◆ **Extracted entries**:

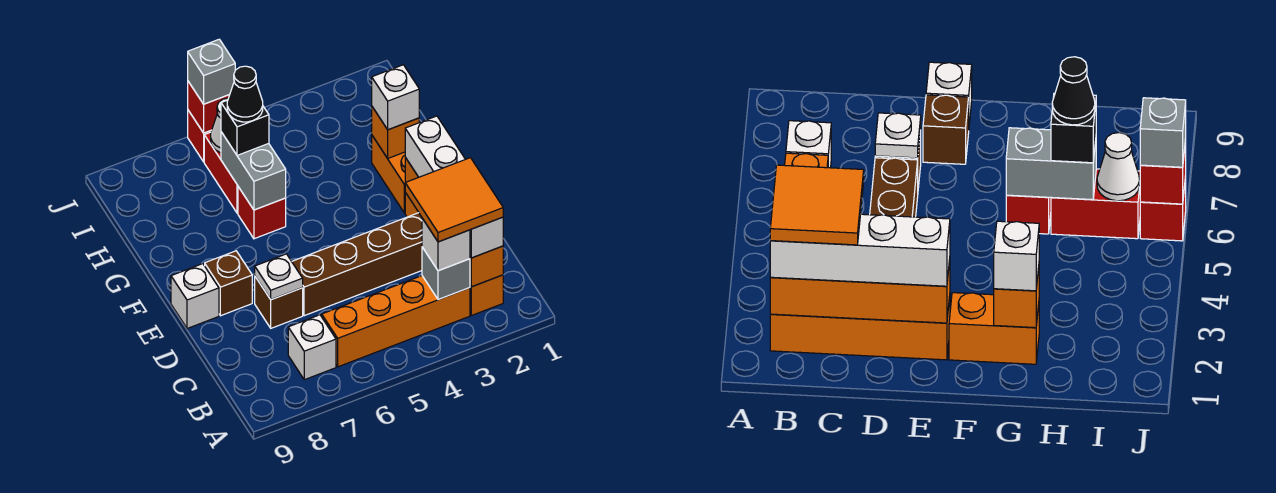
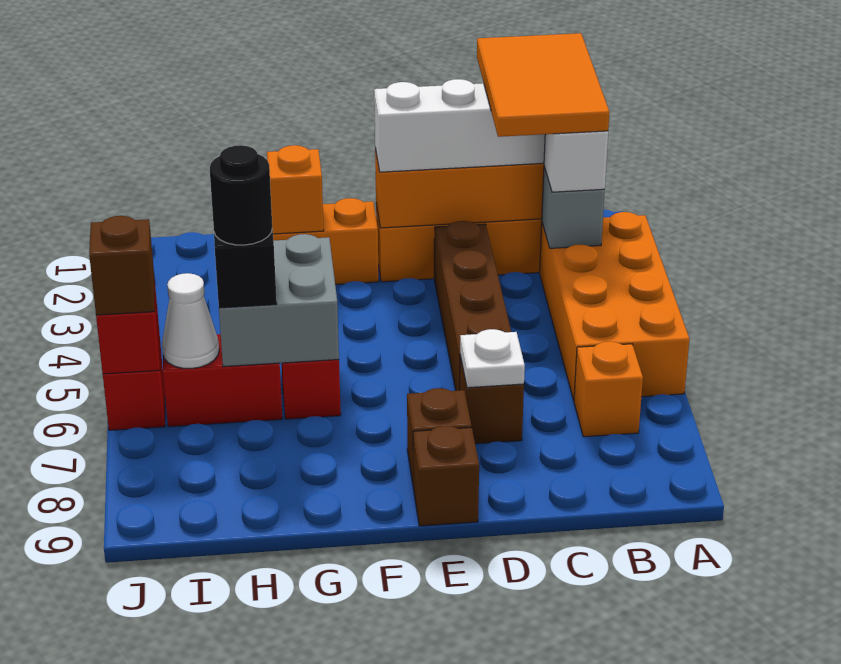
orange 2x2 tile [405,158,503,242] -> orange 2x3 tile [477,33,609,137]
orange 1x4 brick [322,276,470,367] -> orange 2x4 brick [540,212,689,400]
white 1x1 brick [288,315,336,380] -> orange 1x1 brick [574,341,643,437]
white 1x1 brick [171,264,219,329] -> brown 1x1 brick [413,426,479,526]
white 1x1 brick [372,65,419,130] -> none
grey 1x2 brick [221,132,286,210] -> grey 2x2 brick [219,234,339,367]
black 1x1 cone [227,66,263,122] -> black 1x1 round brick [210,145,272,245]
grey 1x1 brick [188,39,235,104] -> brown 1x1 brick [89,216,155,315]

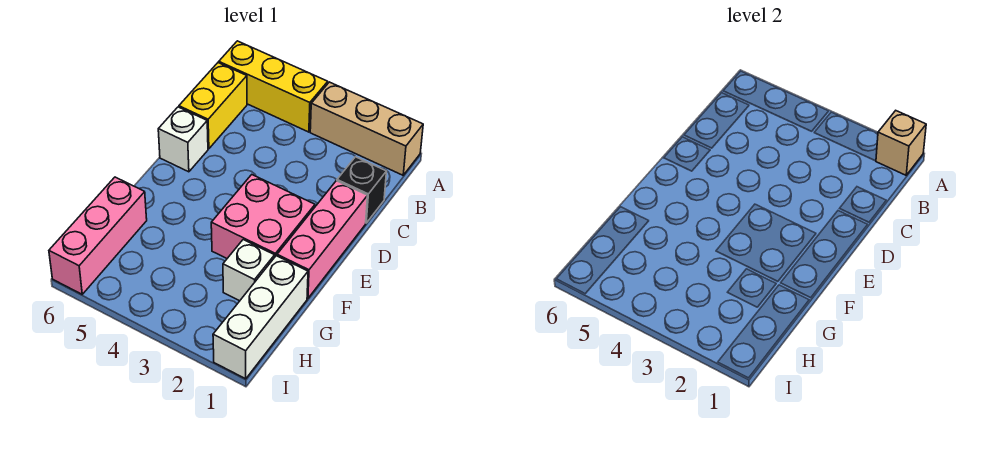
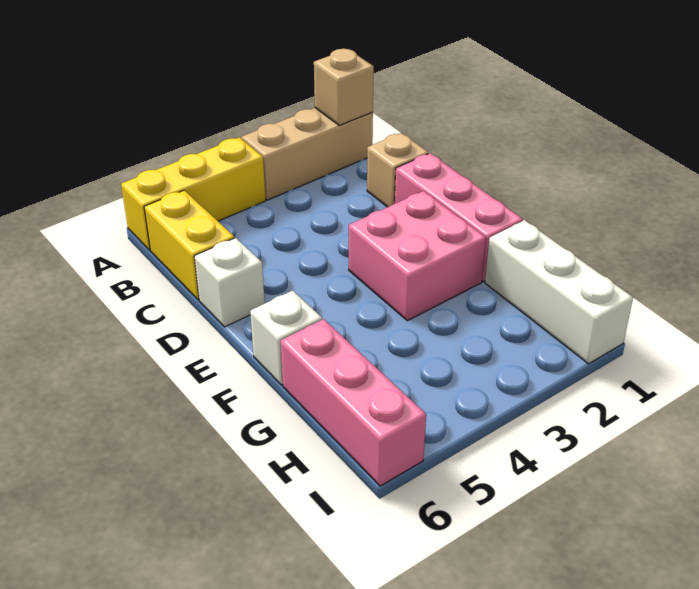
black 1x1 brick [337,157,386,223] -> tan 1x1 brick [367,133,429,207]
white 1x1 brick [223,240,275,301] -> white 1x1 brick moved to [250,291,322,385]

◆ **Task directions**:
Only the lines from the one containing "white 1x1 brick [171,264,219,329]" through the last line of the records above should be repeated, exactly and without pictures.

◆ **Response to this exercise**:
white 1x1 brick [171,264,219,329] -> brown 1x1 brick [413,426,479,526]
white 1x1 brick [372,65,419,130] -> none
grey 1x2 brick [221,132,286,210] -> grey 2x2 brick [219,234,339,367]
black 1x1 cone [227,66,263,122] -> black 1x1 round brick [210,145,272,245]
grey 1x1 brick [188,39,235,104] -> brown 1x1 brick [89,216,155,315]

black 1x1 brick [337,157,386,223] -> tan 1x1 brick [367,133,429,207]
white 1x1 brick [223,240,275,301] -> white 1x1 brick moved to [250,291,322,385]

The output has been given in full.